• Task details
In the entries below, find the line containing "DRIVER2: L298N -> L9110S" and the line containing "LED: blue -> red". Copy those two lines and everything between them exactly, without the pictures.
===== Data under study =====
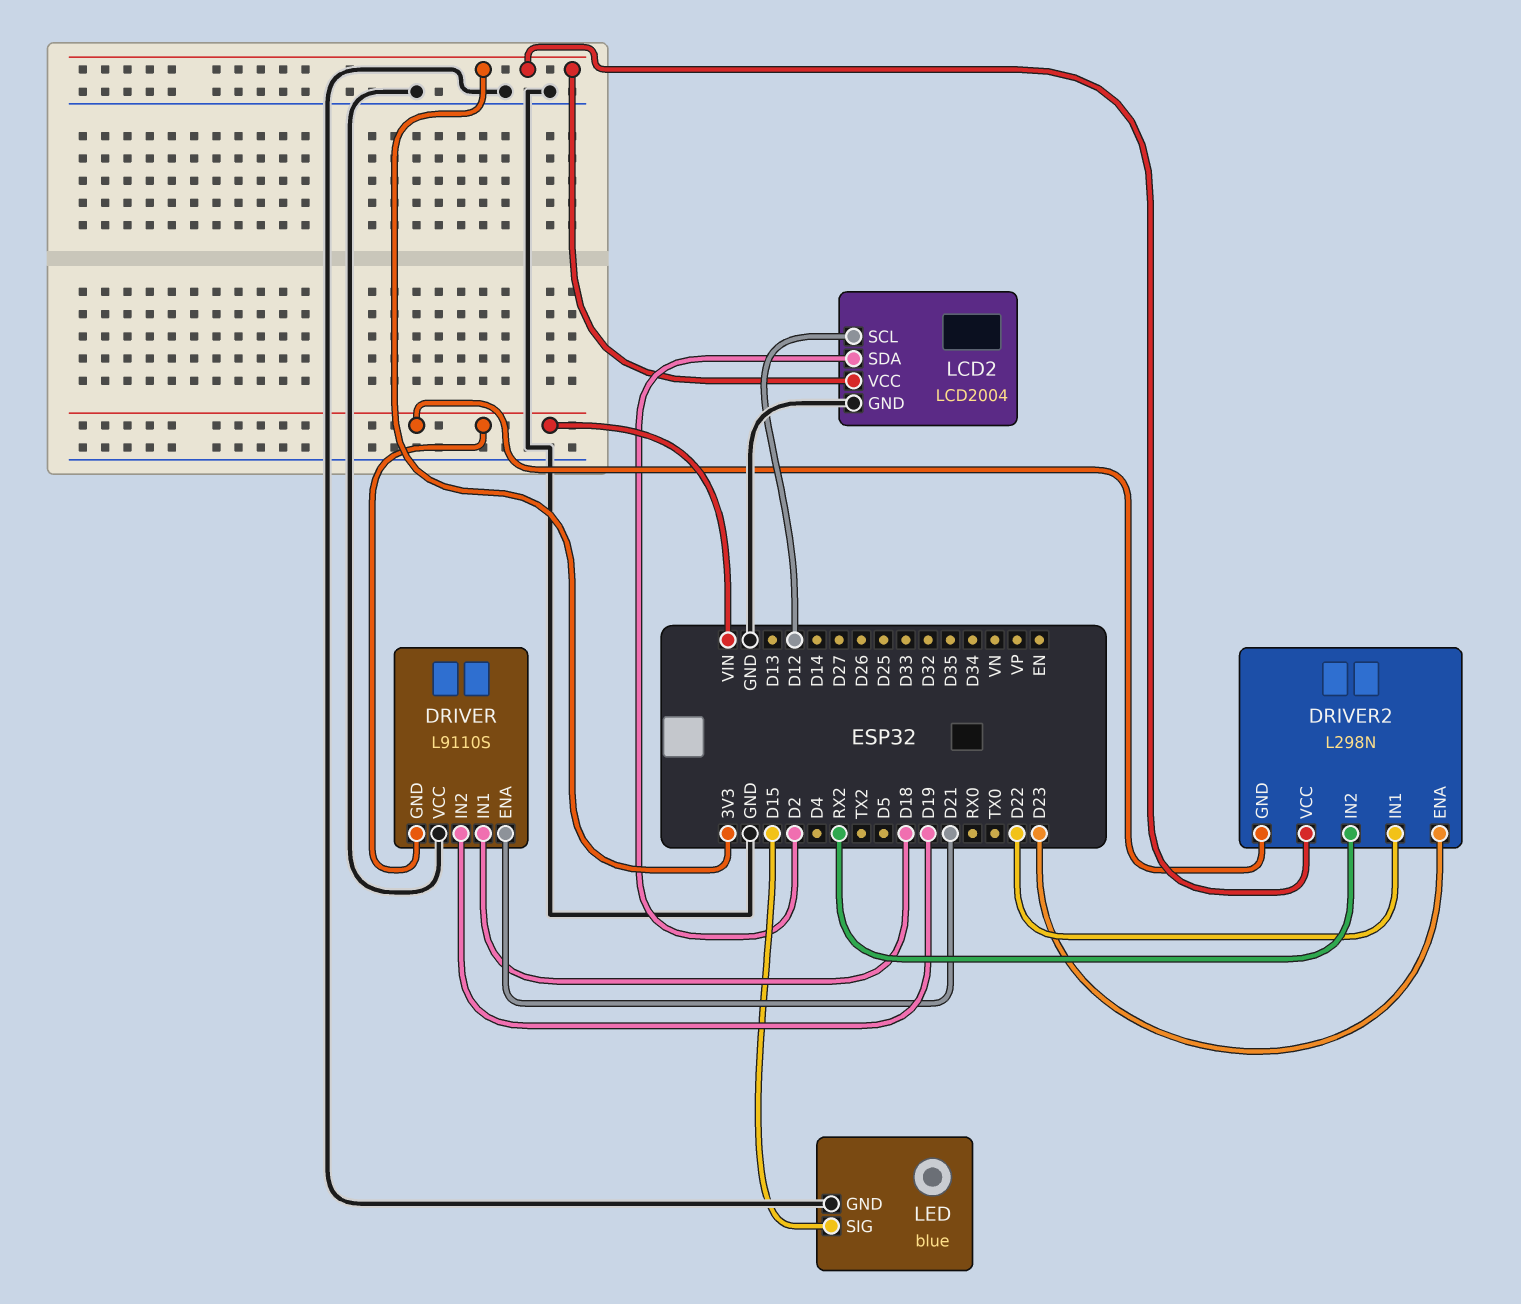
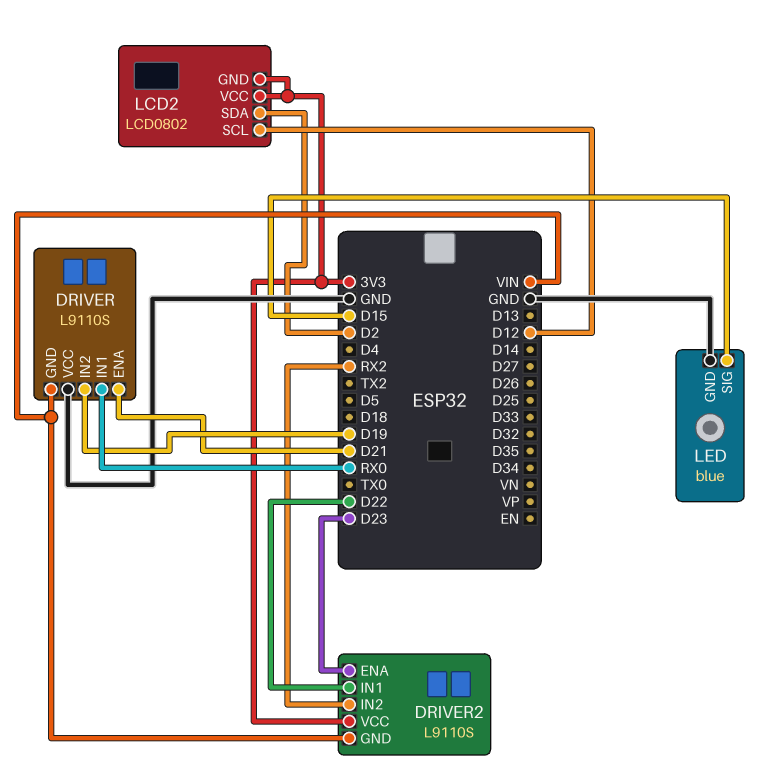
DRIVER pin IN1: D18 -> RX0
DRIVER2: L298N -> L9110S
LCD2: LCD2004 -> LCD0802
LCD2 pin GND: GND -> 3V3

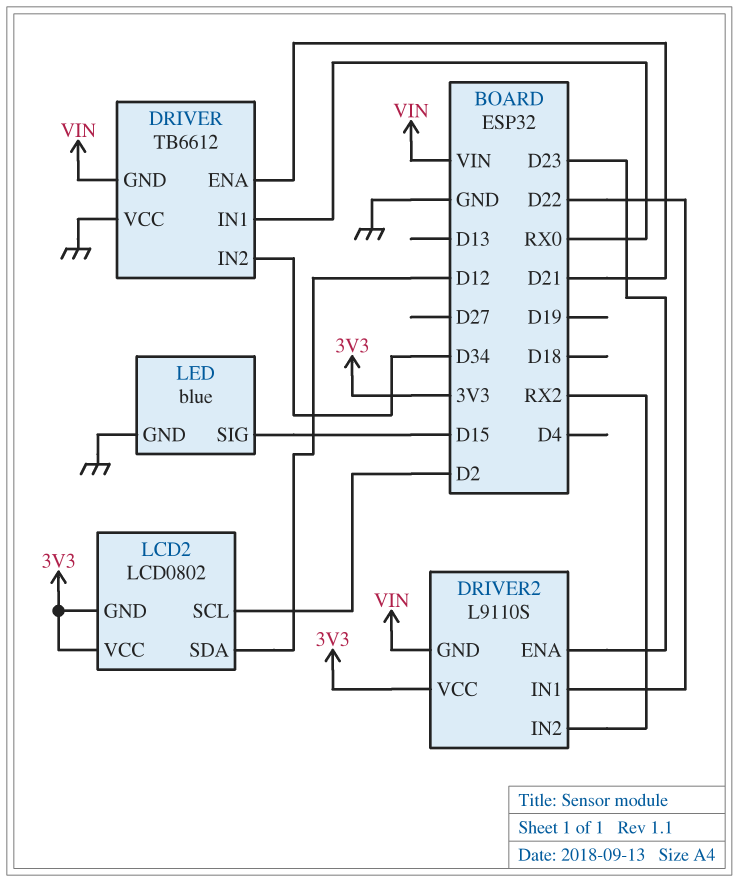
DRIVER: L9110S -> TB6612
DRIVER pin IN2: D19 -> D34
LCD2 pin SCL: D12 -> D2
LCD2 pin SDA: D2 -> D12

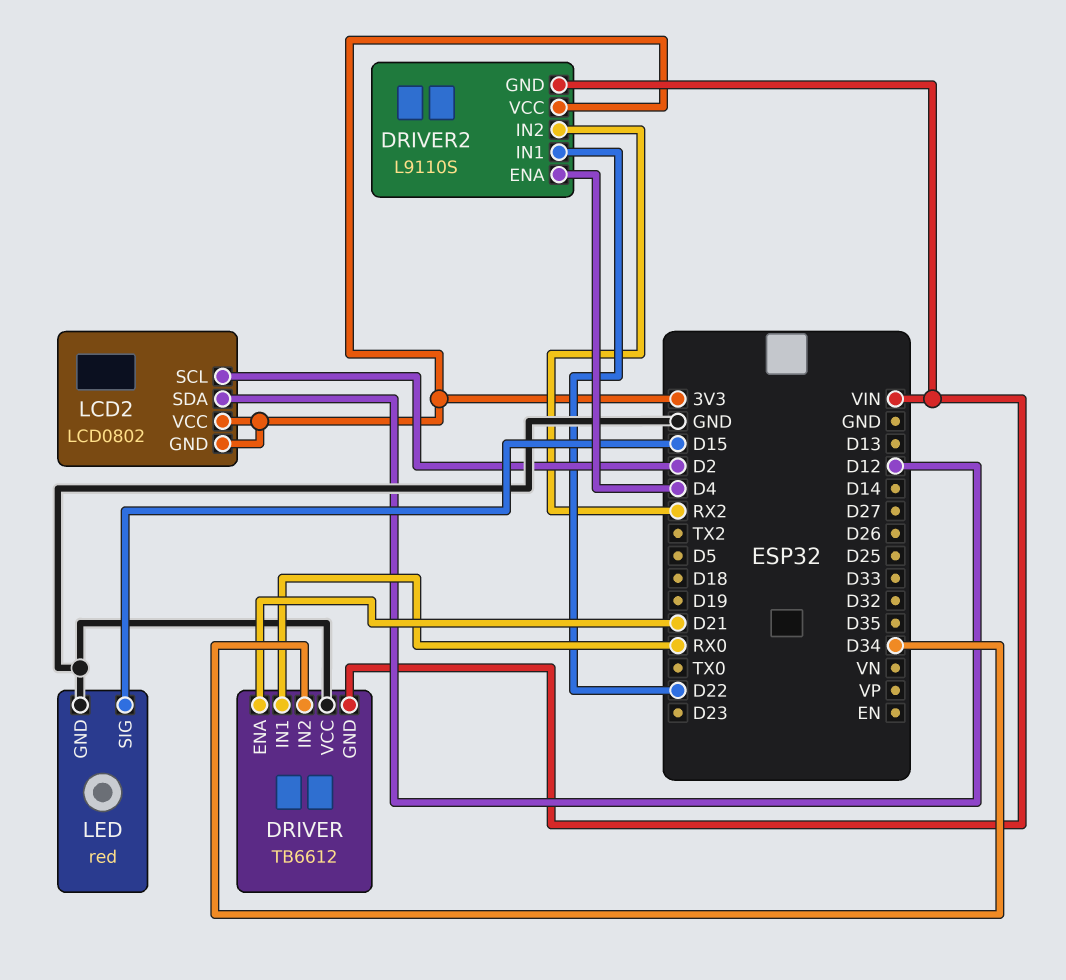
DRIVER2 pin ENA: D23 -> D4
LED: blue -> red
=====
===== Data under study =====
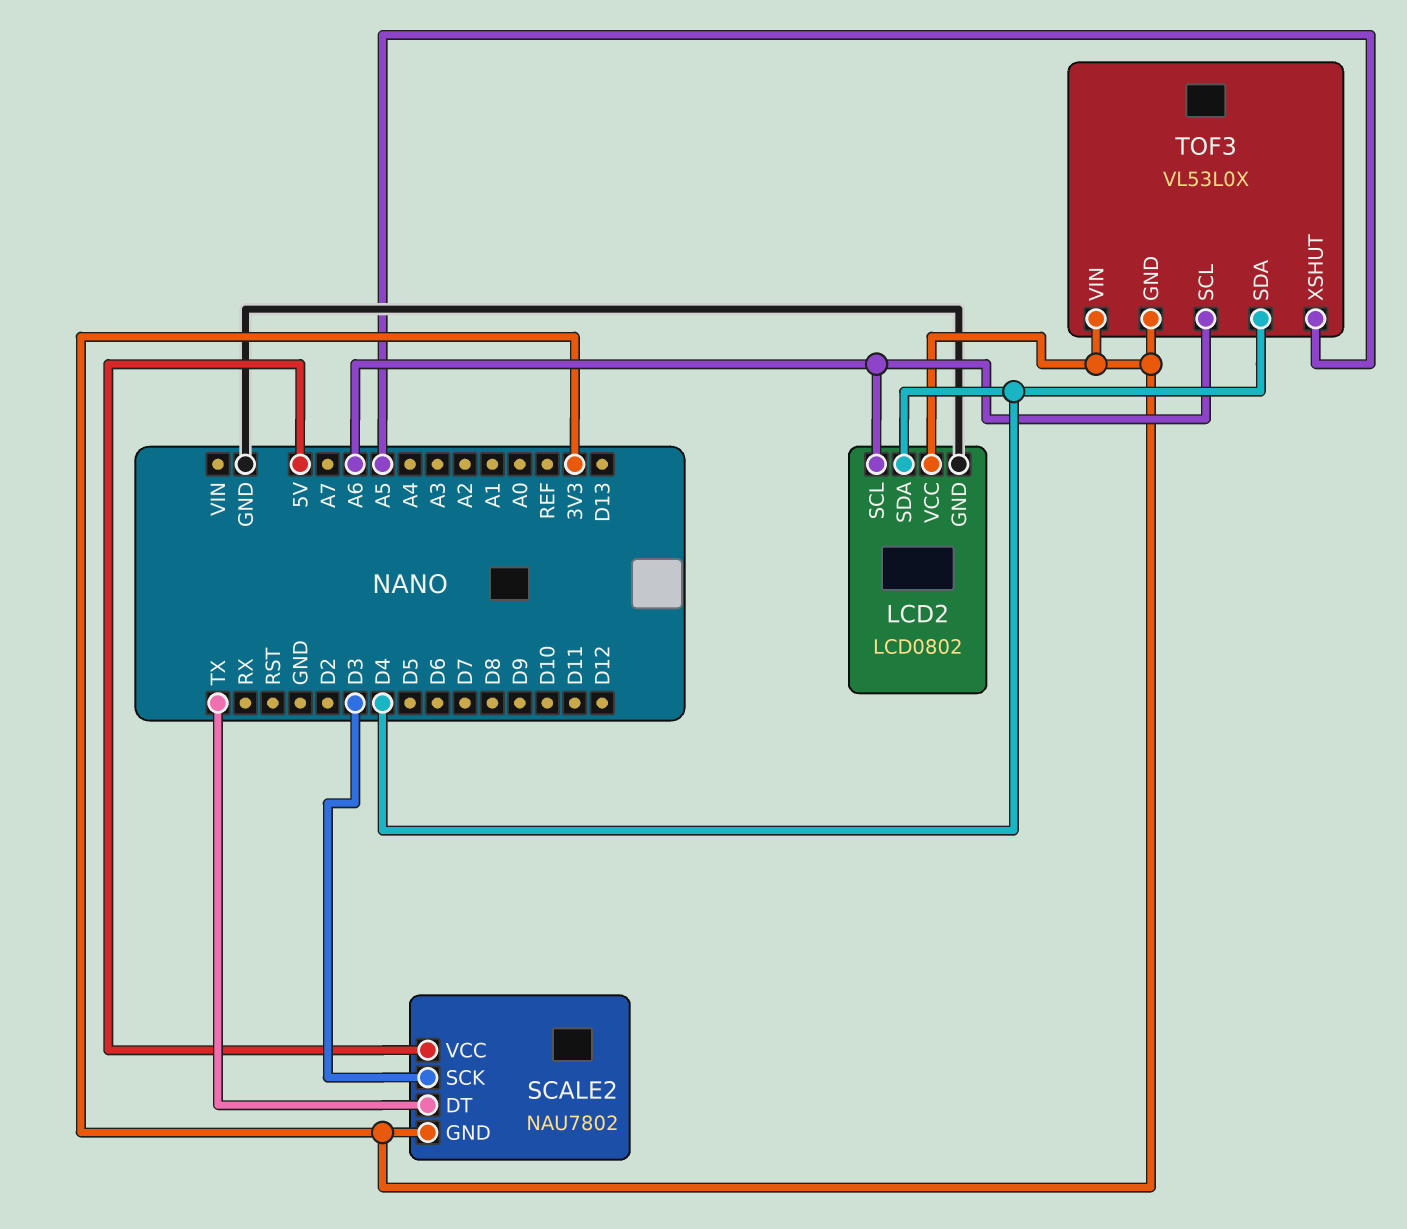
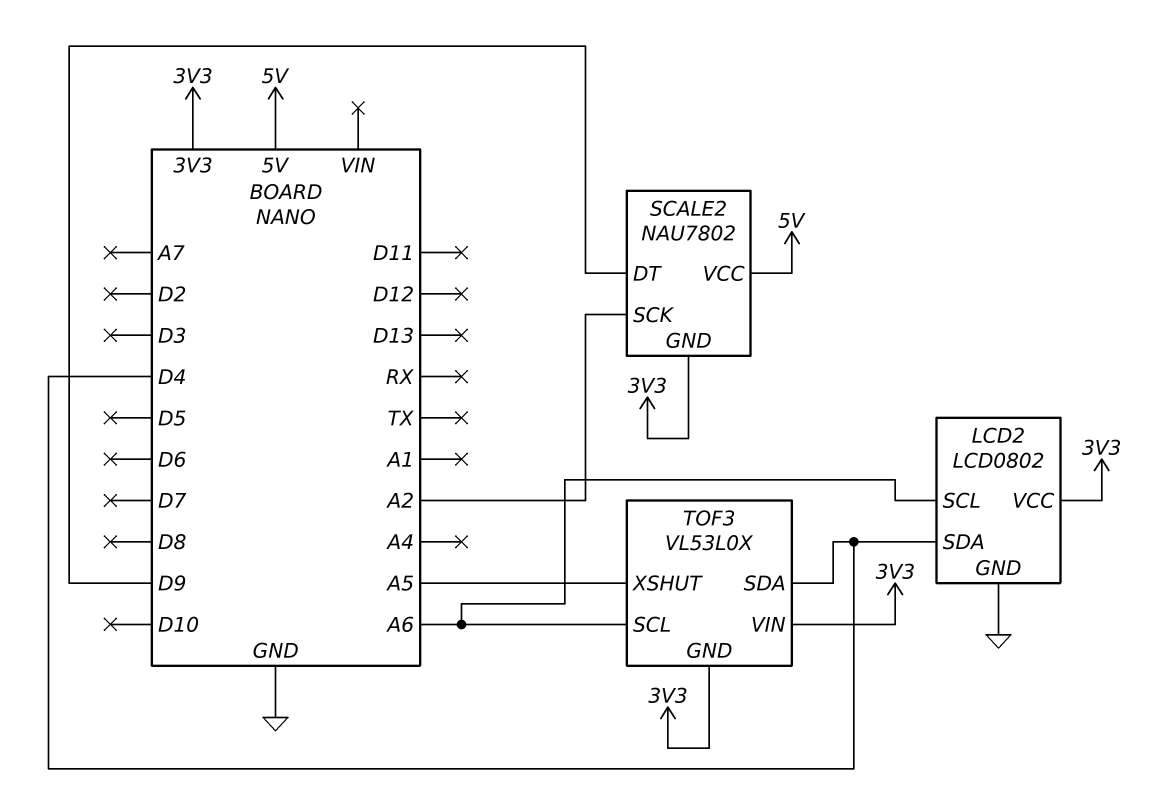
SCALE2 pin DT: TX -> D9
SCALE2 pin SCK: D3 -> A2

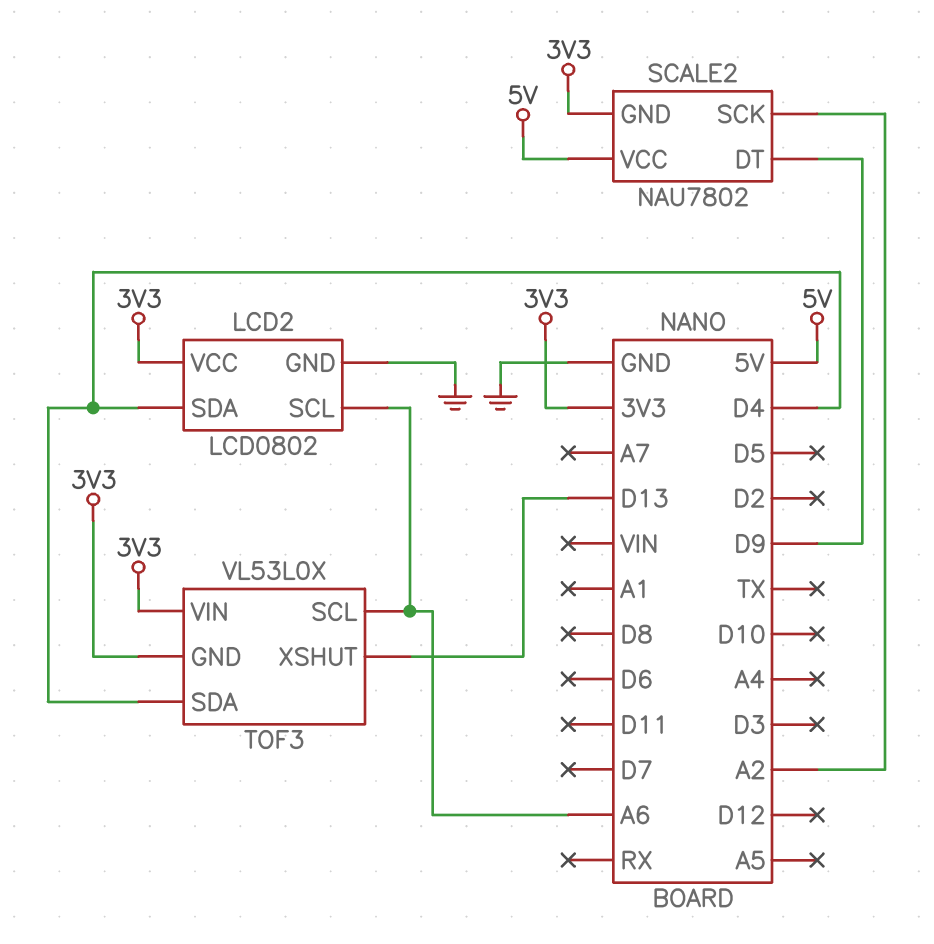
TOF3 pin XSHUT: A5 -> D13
=====
• Your response
DRIVER2: L298N -> L9110S
LCD2: LCD2004 -> LCD0802
LCD2 pin GND: GND -> 3V3

DRIVER: L9110S -> TB6612
DRIVER pin IN2: D19 -> D34
LCD2 pin SCL: D12 -> D2
LCD2 pin SDA: D2 -> D12

DRIVER2 pin ENA: D23 -> D4
LED: blue -> red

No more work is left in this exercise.